Top of Source material

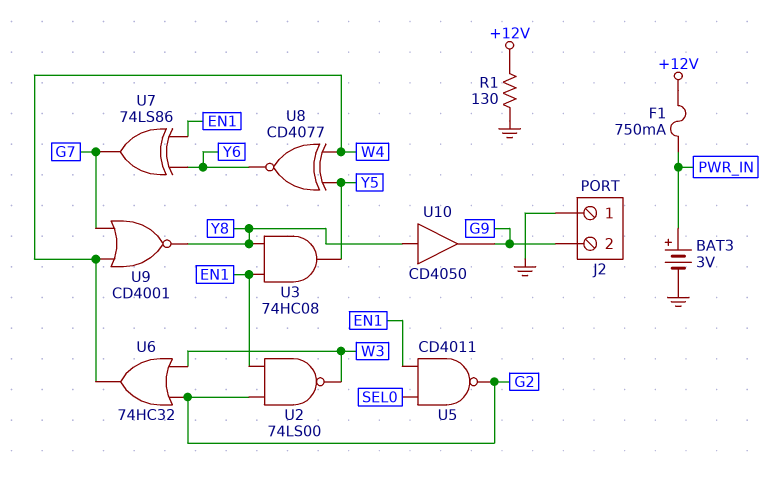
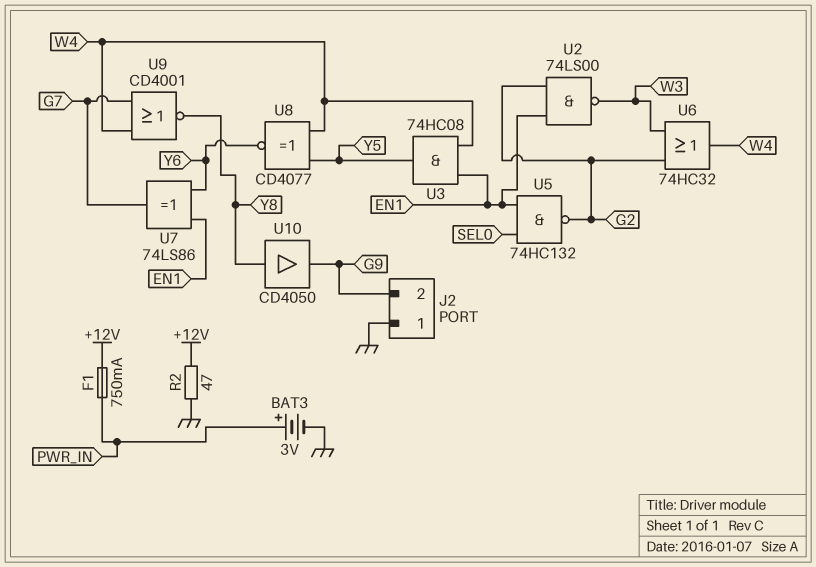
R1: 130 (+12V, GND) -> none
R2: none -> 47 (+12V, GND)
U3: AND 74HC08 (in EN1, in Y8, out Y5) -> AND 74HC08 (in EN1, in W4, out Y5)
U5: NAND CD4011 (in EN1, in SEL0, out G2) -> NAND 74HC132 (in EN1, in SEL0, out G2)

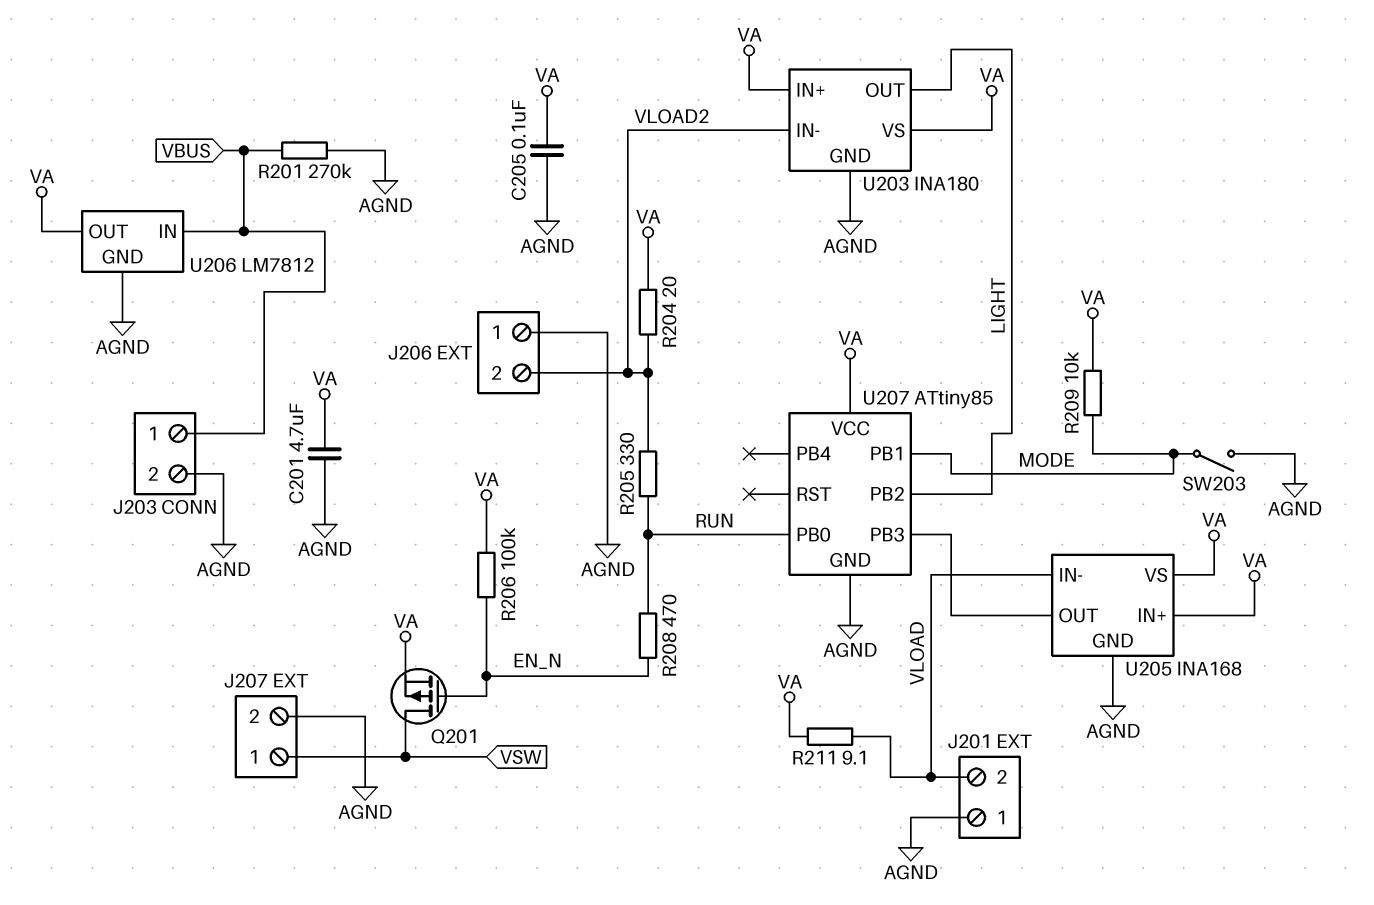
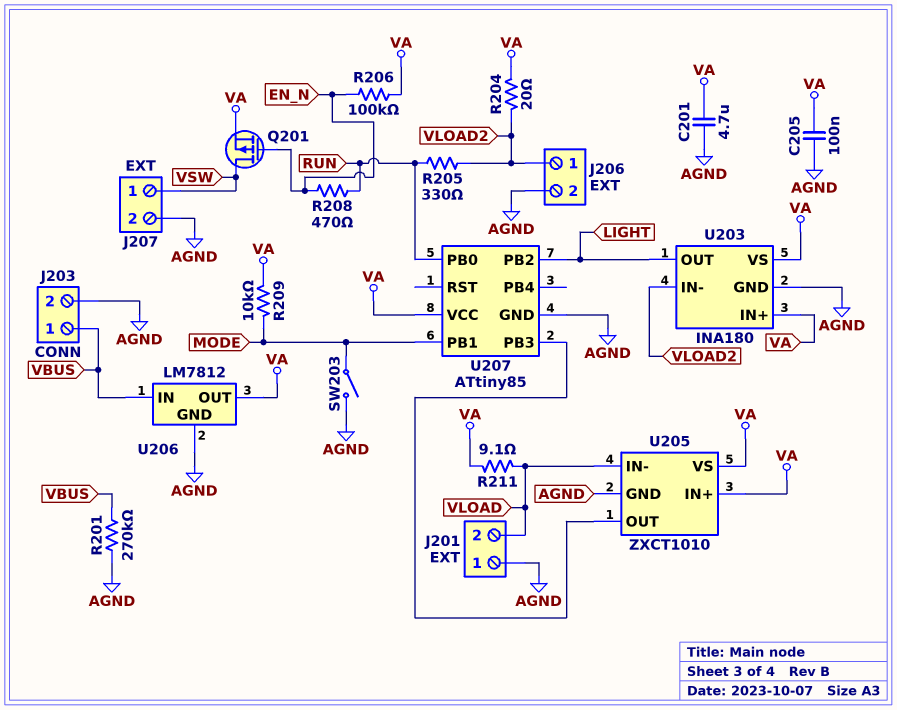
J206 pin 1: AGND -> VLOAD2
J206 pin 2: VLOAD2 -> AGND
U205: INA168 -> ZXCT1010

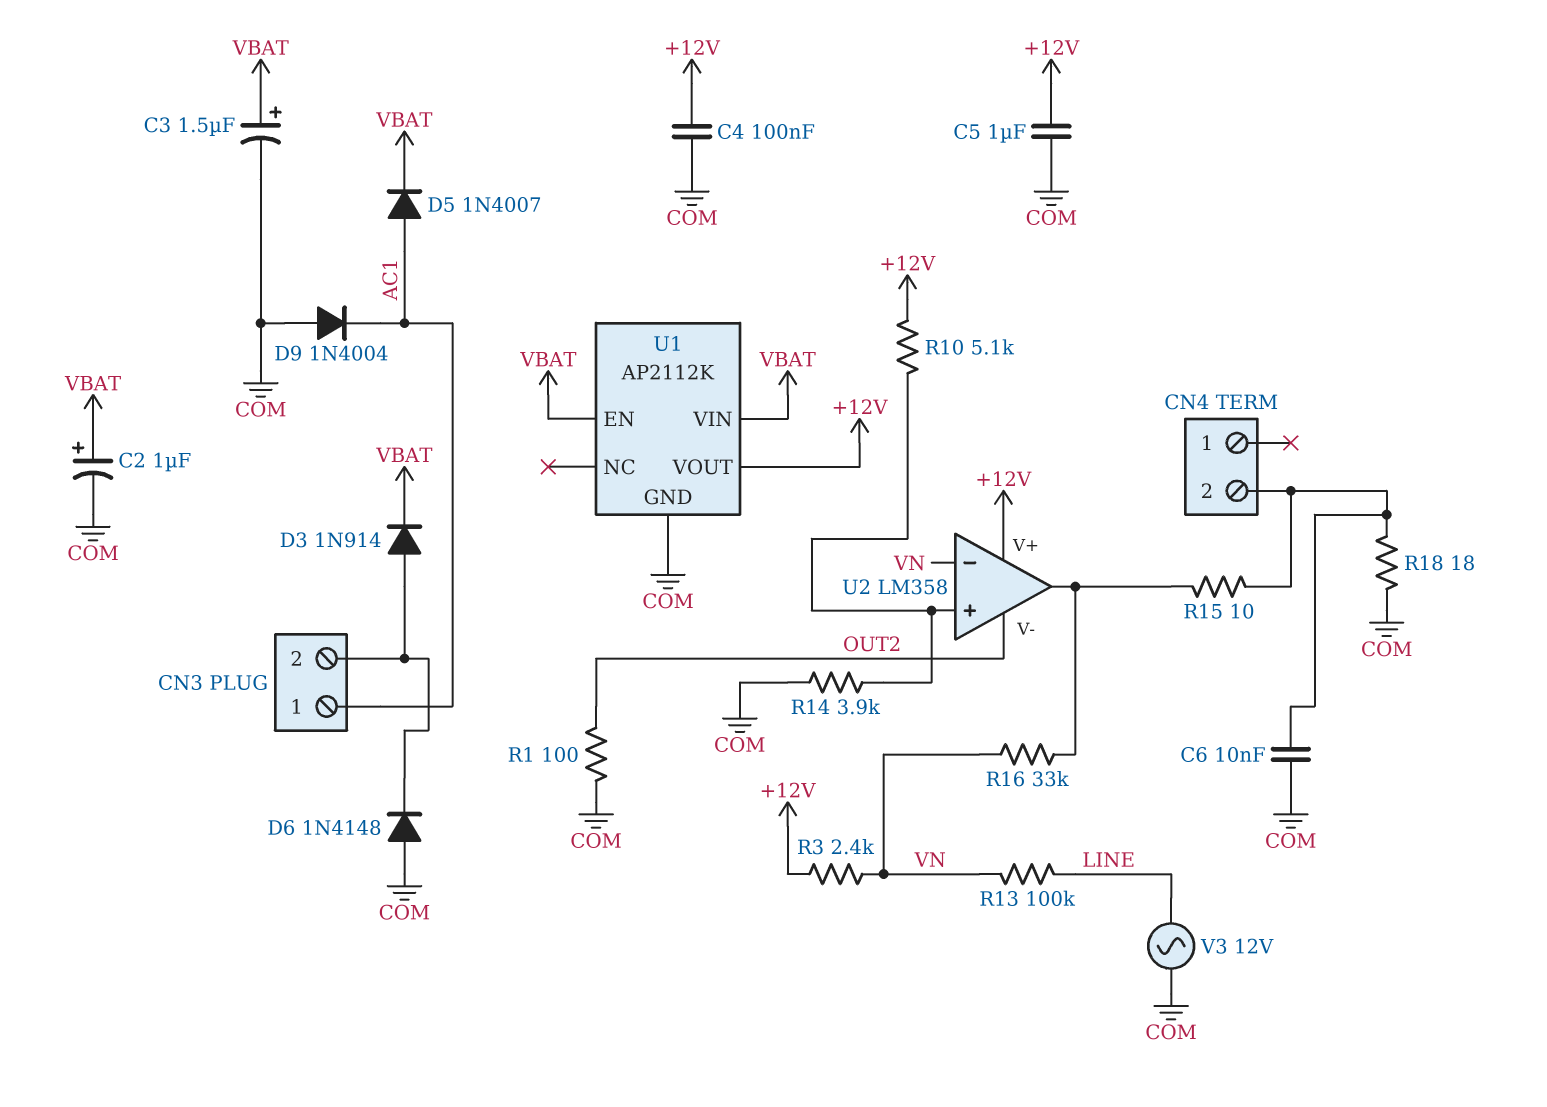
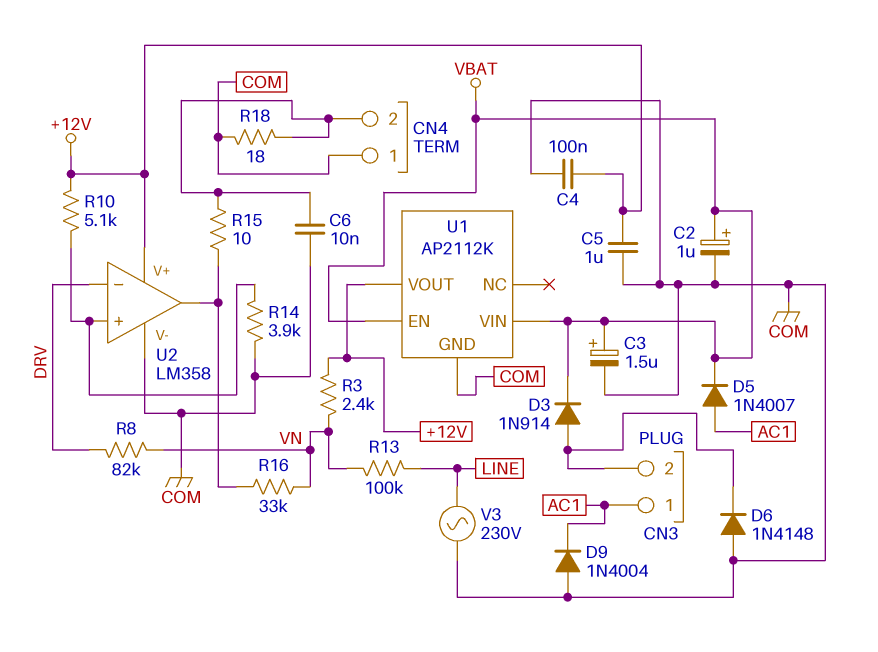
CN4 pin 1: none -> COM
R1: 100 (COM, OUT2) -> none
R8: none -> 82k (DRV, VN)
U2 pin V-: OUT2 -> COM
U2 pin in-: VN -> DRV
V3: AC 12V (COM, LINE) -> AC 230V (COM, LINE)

Bottom of Source material

* What needs to be done: Please transcribe exactly the lines from the one that contains "J206 pin 2: VLOAD2 -> AGND" through the closing line of the entries, with no pictures.

* Task solution:
J206 pin 2: VLOAD2 -> AGND
U205: INA168 -> ZXCT1010

CN4 pin 1: none -> COM
R1: 100 (COM, OUT2) -> none
R8: none -> 82k (DRV, VN)
U2 pin V-: OUT2 -> COM
U2 pin in-: VN -> DRV
V3: AC 12V (COM, LINE) -> AC 230V (COM, LINE)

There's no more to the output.